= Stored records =
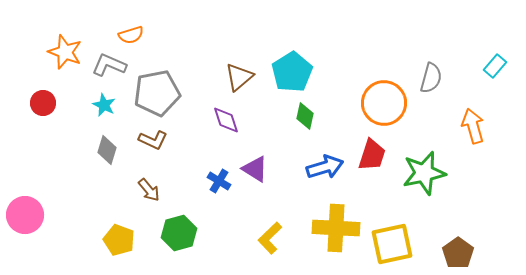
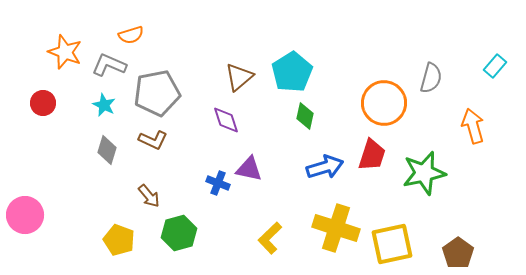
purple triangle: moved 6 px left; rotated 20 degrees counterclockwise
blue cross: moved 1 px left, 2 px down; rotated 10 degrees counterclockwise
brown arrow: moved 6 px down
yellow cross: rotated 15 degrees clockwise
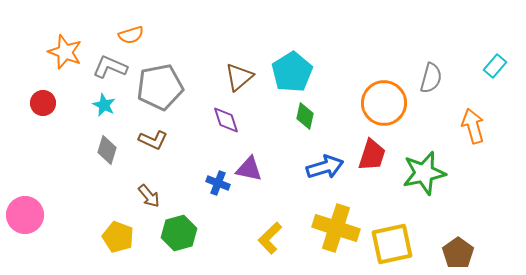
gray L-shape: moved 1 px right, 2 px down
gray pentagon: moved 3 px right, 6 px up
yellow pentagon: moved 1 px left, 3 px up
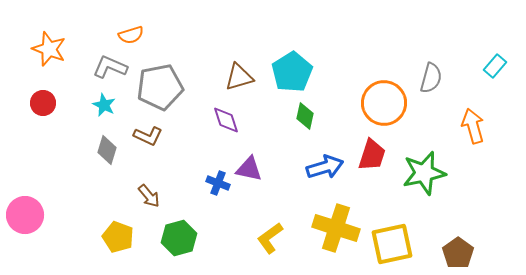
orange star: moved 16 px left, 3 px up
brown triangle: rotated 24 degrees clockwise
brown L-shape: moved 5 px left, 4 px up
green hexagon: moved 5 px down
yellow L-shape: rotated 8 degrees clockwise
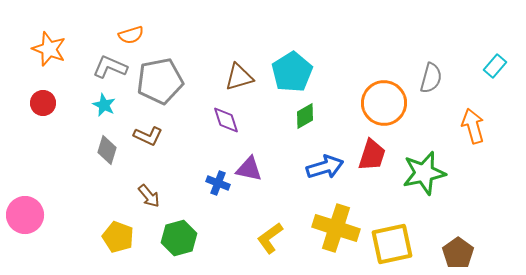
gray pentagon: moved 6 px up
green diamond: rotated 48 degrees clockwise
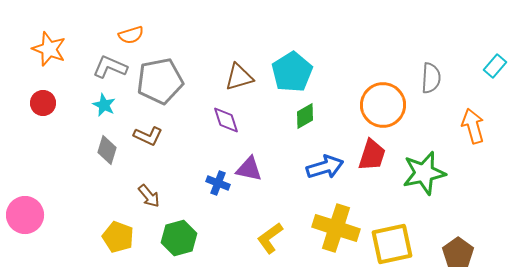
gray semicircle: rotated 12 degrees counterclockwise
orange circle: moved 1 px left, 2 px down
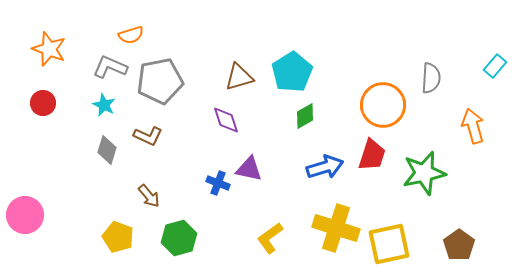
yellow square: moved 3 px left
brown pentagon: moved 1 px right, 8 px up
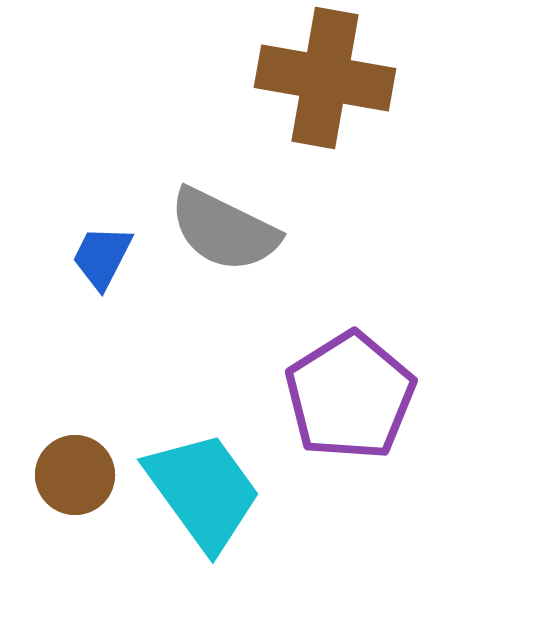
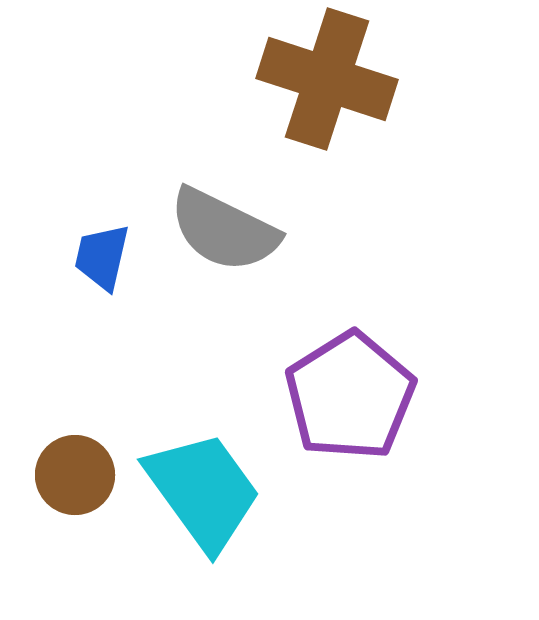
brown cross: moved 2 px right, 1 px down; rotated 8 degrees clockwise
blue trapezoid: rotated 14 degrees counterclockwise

= WHAT IS NEEDED =
Gather each line of the items above that contains the word "blue", and copy those lines in full.

= TASK RESPONSE =
blue cross: moved 1 px left, 2 px down; rotated 10 degrees counterclockwise
blue trapezoid: rotated 14 degrees counterclockwise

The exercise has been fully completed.